Exercise goal
Check each line of the listing below for the string "black", and copy the ones that have it.

Source material
== == ==

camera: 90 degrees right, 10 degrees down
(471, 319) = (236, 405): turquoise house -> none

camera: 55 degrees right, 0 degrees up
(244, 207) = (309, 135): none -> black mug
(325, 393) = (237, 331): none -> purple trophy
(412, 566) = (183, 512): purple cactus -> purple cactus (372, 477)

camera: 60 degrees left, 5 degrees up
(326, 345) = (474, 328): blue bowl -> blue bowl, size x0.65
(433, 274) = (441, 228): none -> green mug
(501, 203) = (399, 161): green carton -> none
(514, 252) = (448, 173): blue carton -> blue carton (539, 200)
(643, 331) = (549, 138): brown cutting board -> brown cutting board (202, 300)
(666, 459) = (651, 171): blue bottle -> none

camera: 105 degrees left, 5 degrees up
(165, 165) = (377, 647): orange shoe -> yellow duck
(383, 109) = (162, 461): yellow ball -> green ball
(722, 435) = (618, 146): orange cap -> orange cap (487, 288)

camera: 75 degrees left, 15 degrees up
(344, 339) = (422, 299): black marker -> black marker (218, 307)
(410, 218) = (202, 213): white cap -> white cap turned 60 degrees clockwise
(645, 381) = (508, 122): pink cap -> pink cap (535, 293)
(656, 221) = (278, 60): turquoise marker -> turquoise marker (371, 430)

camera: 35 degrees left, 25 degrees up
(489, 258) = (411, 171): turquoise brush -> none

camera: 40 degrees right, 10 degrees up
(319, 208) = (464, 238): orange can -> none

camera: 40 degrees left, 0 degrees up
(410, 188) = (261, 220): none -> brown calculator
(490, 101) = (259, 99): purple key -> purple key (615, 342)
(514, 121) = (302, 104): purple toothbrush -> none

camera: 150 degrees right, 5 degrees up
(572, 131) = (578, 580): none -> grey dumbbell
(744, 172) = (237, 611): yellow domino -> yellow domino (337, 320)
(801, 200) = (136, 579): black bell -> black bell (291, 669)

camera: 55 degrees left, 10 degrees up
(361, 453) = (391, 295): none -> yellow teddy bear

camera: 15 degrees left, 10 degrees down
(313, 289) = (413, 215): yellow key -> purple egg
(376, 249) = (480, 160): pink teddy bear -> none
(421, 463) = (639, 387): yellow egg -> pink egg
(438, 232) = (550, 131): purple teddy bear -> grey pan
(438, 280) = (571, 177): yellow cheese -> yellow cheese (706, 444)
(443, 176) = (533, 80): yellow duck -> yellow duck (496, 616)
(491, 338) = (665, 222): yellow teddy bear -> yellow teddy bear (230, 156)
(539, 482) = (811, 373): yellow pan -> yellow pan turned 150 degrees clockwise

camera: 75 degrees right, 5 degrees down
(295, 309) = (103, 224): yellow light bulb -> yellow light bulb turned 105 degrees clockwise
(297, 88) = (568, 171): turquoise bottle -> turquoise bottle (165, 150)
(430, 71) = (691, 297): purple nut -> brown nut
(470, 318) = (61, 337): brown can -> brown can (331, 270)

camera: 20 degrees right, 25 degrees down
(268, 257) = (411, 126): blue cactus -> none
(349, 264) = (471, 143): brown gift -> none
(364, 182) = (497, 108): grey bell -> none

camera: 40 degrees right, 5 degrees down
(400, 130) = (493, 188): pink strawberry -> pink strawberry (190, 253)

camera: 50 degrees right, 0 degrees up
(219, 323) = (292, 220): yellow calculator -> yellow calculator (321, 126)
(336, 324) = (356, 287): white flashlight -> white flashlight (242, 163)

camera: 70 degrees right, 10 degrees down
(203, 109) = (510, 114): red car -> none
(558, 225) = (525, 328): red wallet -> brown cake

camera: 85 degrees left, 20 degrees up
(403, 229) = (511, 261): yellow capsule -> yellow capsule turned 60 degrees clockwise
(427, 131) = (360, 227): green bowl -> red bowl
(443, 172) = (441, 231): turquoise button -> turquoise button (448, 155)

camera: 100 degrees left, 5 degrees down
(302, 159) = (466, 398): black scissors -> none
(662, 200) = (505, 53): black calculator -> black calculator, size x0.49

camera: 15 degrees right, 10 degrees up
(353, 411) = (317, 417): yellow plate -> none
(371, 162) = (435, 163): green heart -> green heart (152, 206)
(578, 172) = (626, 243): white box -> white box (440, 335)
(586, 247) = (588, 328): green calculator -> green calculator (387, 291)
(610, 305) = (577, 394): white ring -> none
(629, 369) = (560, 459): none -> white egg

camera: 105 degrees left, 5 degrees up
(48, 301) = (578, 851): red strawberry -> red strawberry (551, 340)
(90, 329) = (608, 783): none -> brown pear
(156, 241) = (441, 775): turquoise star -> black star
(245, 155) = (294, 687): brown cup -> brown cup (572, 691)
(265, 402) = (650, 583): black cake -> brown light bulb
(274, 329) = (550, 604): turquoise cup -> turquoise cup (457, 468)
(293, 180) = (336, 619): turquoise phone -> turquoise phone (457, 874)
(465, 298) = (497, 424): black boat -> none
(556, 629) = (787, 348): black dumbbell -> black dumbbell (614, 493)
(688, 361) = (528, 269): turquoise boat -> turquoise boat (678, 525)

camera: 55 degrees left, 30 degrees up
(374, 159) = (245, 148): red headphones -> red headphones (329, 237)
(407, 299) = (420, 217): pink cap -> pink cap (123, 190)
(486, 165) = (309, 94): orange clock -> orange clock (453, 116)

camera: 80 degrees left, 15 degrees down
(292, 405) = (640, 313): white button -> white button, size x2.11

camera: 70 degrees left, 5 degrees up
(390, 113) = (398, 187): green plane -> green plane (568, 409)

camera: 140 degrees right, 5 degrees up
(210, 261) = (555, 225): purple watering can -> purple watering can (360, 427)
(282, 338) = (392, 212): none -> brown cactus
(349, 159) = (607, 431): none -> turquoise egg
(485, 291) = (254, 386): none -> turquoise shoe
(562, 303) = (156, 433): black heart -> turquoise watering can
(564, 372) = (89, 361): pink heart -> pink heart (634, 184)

== == ==

Your solution
(244, 207) = (309, 135): none -> black mug
(344, 339) = (422, 299): black marker -> black marker (218, 307)
(801, 200) = (136, 579): black bell -> black bell (291, 669)
(302, 159) = (466, 398): black scissors -> none
(662, 200) = (505, 53): black calculator -> black calculator, size x0.49
(156, 241) = (441, 775): turquoise star -> black star
(265, 402) = (650, 583): black cake -> brown light bulb
(465, 298) = (497, 424): black boat -> none
(556, 629) = (787, 348): black dumbbell -> black dumbbell (614, 493)
(562, 303) = (156, 433): black heart -> turquoise watering can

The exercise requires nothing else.